_Stored data:_
- - - - - - -
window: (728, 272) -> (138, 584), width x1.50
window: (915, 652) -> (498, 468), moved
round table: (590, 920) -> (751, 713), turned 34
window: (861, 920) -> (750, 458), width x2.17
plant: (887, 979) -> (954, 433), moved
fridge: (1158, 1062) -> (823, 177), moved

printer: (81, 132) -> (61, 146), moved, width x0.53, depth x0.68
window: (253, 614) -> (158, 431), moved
- - - - - - -
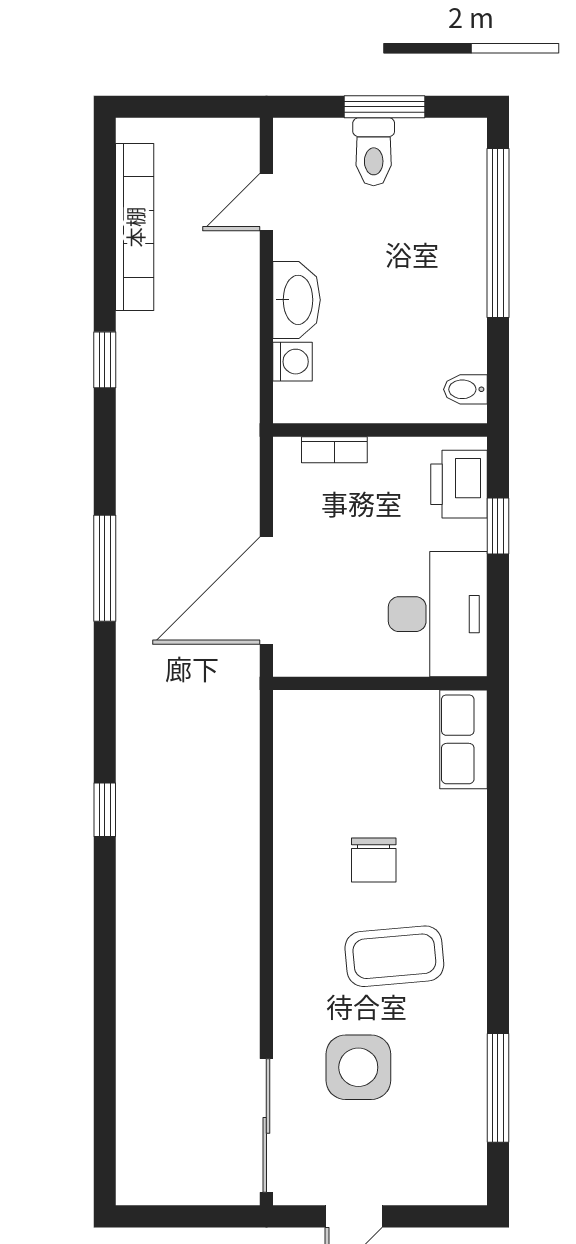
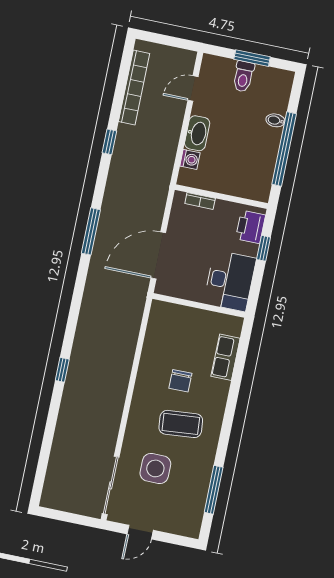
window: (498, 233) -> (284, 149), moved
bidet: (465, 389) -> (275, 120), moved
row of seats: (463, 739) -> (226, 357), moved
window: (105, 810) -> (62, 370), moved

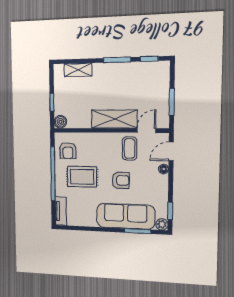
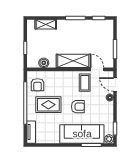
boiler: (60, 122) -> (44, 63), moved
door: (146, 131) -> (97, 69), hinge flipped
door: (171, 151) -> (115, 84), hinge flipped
- - - - - - -
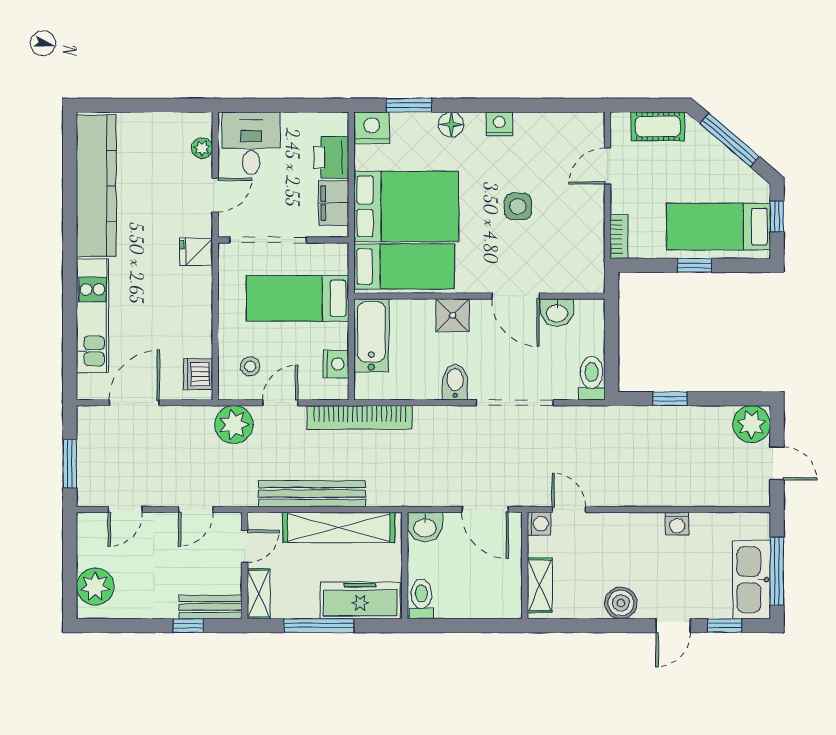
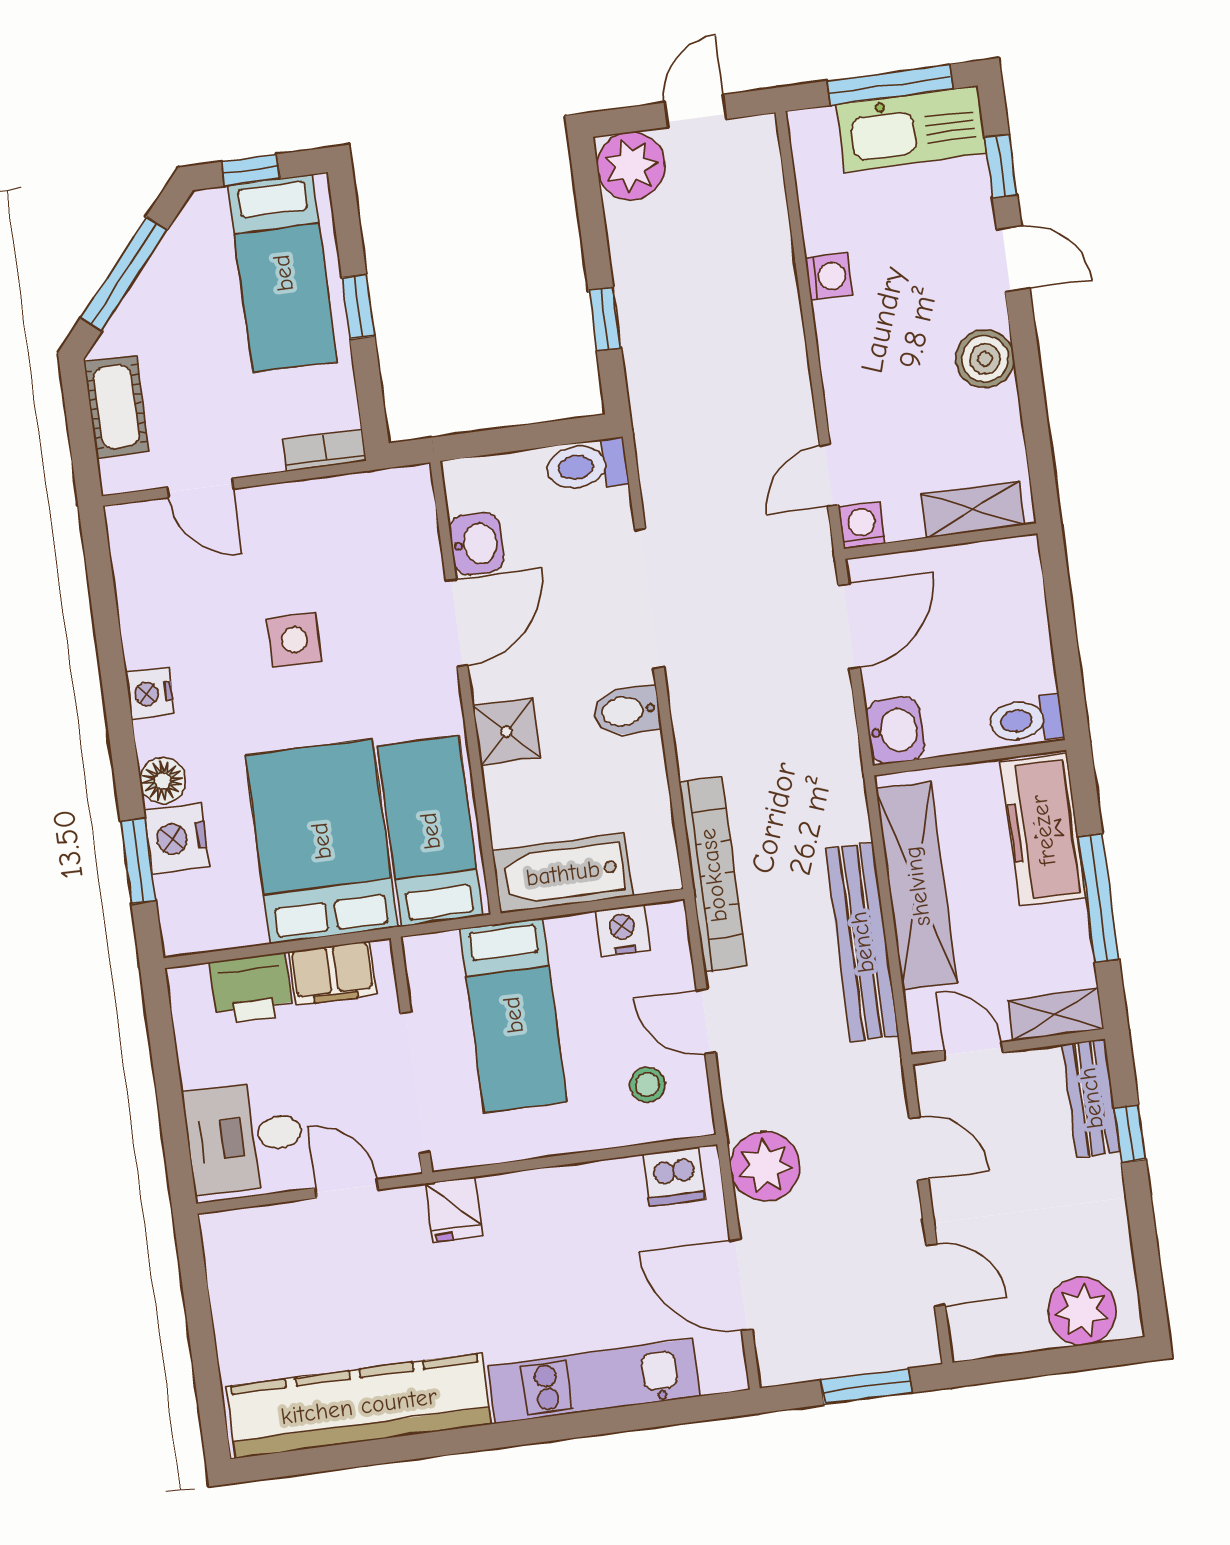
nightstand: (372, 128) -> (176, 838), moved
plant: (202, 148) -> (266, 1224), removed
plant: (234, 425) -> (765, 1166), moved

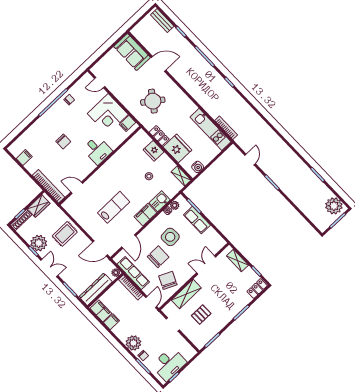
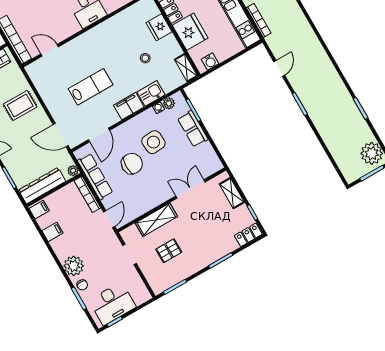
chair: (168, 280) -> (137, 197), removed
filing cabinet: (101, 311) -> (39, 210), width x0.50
- - - - - - -
_How to complete this task:_
Among the entries above, the lines between the ones containing "window: (728, 272) -> (138, 584), width x1.50" and "fridge: (1158, 1062) -> (823, 177), moved", inclusive, are to be transcribed exactly. No other line is to be given.

_Task answer:_
window: (728, 272) -> (138, 584), width x1.50
window: (915, 652) -> (498, 468), moved
round table: (590, 920) -> (751, 713), turned 34
window: (861, 920) -> (750, 458), width x2.17
plant: (887, 979) -> (954, 433), moved
fridge: (1158, 1062) -> (823, 177), moved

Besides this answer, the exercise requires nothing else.